EXERCISE DIRECTIONS:
For the entries below, the result should be an exact transcription of the lines from the one with "U3 pin IN: VEXT -> none" up to and including the one with "Q4: NMOS AO3400", and only those.

*** Opening of MATERIAL PROVIDED ***

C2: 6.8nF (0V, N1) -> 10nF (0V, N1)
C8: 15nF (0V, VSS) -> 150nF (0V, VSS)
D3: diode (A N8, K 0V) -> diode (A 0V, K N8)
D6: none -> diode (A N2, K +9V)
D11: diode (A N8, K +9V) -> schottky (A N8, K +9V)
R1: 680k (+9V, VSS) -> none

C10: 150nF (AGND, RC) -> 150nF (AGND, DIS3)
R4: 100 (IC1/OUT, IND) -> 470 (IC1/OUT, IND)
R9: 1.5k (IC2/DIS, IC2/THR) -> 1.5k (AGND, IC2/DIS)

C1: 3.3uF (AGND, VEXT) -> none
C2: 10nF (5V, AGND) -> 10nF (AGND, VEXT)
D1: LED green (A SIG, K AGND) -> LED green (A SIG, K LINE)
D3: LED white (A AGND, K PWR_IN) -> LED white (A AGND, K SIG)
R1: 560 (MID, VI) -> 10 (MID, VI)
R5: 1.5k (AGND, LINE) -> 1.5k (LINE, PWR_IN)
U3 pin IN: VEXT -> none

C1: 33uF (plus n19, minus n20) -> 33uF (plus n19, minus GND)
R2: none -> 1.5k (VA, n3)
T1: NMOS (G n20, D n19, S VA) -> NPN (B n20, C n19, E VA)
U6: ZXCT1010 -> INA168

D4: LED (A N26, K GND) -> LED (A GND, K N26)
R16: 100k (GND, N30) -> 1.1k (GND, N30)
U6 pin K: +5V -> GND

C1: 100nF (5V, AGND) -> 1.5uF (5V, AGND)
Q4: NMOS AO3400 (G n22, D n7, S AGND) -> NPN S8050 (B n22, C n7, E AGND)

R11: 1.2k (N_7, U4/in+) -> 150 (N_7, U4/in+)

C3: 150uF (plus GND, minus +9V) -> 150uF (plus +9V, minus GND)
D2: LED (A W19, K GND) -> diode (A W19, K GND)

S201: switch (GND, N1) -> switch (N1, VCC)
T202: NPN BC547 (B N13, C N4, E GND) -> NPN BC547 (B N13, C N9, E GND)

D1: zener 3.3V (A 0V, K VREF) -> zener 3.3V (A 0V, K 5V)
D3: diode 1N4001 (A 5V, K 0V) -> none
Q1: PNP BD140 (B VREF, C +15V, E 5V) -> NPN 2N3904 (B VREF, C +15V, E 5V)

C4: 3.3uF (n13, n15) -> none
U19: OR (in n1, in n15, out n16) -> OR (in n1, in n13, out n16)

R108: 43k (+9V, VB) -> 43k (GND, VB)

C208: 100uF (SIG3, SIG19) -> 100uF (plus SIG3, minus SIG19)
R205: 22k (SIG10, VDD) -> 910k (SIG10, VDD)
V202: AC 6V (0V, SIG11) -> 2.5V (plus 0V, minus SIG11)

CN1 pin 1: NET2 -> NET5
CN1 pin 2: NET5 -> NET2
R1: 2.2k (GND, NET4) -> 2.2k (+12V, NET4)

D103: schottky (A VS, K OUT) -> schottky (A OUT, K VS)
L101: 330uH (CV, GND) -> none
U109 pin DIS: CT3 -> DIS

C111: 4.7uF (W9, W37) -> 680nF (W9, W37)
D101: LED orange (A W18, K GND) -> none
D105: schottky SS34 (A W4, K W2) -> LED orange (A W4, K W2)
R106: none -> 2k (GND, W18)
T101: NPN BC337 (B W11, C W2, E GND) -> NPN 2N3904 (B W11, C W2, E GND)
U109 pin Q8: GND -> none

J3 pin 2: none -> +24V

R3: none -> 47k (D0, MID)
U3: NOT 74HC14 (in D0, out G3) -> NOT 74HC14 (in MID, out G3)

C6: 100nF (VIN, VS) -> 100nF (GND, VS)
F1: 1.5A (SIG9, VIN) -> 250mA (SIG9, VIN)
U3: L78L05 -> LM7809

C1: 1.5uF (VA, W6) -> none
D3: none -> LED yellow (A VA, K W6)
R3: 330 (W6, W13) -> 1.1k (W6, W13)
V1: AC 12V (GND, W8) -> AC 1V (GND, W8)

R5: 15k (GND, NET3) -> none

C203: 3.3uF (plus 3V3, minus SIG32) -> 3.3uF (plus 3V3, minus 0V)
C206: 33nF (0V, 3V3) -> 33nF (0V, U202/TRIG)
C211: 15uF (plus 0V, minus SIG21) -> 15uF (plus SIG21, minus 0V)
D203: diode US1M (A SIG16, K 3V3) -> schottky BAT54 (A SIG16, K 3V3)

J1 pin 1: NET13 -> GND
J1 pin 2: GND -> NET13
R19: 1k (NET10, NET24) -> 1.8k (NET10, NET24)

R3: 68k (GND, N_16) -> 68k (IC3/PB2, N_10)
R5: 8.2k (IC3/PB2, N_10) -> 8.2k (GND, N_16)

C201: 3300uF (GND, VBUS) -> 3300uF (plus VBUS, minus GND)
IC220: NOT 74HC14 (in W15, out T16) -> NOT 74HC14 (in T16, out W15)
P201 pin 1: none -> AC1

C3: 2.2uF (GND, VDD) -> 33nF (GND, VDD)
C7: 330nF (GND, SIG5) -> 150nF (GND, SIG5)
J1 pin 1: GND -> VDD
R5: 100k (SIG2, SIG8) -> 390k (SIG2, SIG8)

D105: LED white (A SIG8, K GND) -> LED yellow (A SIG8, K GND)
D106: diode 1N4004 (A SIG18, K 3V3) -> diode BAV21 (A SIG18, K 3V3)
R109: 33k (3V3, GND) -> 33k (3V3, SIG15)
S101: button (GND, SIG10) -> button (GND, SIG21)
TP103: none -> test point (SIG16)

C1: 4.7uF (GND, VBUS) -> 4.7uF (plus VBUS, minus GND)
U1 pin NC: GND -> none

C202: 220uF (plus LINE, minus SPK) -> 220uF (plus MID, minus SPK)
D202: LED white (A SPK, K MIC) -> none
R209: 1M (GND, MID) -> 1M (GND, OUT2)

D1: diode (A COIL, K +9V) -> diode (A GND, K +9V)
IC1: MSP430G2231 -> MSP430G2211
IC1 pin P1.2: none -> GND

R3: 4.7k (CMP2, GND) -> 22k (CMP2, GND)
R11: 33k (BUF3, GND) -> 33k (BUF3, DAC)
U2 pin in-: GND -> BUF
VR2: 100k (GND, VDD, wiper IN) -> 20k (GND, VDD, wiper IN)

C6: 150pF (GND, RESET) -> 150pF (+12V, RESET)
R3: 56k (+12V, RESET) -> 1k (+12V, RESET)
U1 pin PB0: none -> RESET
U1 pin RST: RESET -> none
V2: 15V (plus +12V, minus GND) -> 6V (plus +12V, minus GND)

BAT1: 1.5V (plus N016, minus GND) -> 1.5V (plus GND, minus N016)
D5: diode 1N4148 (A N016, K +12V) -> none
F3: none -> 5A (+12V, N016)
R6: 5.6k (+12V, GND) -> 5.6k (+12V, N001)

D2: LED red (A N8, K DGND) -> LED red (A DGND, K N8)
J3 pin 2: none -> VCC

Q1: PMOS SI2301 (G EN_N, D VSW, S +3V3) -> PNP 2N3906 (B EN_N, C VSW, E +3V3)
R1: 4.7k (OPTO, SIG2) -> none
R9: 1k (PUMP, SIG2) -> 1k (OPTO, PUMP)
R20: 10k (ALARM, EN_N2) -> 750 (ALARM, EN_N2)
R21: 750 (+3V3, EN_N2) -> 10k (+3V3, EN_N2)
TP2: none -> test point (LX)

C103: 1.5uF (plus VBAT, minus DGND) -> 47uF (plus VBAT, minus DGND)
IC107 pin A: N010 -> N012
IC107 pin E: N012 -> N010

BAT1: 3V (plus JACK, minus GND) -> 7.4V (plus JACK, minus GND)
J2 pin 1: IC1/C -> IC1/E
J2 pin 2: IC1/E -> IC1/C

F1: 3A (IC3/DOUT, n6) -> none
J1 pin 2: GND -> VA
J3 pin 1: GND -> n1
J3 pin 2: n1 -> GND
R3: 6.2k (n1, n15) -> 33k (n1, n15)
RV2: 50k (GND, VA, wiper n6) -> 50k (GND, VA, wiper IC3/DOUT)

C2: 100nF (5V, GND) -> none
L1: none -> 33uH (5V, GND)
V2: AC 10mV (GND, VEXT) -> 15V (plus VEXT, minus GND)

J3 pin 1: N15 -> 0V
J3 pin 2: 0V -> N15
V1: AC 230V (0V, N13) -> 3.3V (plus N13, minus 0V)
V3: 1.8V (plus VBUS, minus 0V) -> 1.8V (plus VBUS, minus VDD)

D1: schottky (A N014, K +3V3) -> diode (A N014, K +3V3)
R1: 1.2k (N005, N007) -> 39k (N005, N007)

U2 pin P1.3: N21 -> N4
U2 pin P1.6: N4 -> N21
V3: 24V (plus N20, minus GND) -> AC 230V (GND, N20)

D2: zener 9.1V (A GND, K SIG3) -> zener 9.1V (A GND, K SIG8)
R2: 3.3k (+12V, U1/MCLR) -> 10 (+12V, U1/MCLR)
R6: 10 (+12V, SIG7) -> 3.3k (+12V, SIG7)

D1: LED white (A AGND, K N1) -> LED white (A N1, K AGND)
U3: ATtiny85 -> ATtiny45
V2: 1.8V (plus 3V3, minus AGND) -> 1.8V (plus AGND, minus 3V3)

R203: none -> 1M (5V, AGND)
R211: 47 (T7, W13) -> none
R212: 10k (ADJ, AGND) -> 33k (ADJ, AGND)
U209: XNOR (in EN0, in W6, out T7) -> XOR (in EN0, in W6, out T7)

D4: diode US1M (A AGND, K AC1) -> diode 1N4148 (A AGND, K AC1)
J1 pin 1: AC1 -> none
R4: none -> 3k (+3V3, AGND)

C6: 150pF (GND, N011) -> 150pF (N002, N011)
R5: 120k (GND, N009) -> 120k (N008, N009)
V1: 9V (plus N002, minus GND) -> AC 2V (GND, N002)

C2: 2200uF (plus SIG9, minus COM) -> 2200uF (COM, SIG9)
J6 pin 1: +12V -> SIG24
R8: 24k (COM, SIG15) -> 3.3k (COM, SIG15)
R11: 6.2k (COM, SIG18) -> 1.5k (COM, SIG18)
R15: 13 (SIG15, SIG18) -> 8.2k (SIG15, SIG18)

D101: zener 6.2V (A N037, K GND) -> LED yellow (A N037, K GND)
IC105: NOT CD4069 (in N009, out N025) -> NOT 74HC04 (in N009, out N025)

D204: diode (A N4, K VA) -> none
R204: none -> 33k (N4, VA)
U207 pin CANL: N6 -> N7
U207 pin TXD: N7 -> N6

*** Close of MATERIAL PROVIDED ***

RESPONSE BELOW:
U3 pin IN: VEXT -> none

C1: 33uF (plus n19, minus n20) -> 33uF (plus n19, minus GND)
R2: none -> 1.5k (VA, n3)
T1: NMOS (G n20, D n19, S VA) -> NPN (B n20, C n19, E VA)
U6: ZXCT1010 -> INA168

D4: LED (A N26, K GND) -> LED (A GND, K N26)
R16: 100k (GND, N30) -> 1.1k (GND, N30)
U6 pin K: +5V -> GND

C1: 100nF (5V, AGND) -> 1.5uF (5V, AGND)
Q4: NMOS AO3400 (G n22, D n7, S AGND) -> NPN S8050 (B n22, C n7, E AGND)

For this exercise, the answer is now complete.